### Before-and-after object listings:
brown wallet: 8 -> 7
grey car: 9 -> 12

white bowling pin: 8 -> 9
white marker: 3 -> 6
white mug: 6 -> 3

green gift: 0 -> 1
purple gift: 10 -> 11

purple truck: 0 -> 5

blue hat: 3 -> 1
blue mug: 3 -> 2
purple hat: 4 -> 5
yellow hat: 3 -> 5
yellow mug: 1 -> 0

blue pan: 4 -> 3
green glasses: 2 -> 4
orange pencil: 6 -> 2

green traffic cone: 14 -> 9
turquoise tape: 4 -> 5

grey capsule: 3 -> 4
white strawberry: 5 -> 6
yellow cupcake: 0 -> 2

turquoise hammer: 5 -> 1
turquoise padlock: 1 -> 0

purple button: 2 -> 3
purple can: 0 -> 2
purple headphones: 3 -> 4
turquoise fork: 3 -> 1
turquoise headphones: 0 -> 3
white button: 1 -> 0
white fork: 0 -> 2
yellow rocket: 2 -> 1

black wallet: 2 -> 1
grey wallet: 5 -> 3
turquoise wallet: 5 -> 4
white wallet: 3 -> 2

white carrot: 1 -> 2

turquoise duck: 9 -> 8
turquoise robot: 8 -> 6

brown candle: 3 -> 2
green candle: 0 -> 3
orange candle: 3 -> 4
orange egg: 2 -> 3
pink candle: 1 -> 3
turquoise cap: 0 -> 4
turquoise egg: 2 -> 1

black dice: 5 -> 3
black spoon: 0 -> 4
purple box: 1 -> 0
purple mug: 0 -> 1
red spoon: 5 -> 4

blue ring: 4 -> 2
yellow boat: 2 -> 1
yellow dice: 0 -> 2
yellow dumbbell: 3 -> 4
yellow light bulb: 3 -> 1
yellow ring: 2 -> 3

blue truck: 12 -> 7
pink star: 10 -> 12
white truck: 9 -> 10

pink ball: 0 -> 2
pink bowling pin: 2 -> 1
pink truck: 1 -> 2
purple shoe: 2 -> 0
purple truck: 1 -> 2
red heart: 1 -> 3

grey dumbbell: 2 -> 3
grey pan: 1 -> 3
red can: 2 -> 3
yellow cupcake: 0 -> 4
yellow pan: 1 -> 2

### Required work:
Extract every line containing the string "turquoise" from the data above.

### Written response:
turquoise tape: 4 -> 5
turquoise hammer: 5 -> 1
turquoise padlock: 1 -> 0
turquoise fork: 3 -> 1
turquoise headphones: 0 -> 3
turquoise wallet: 5 -> 4
turquoise duck: 9 -> 8
turquoise robot: 8 -> 6
turquoise cap: 0 -> 4
turquoise egg: 2 -> 1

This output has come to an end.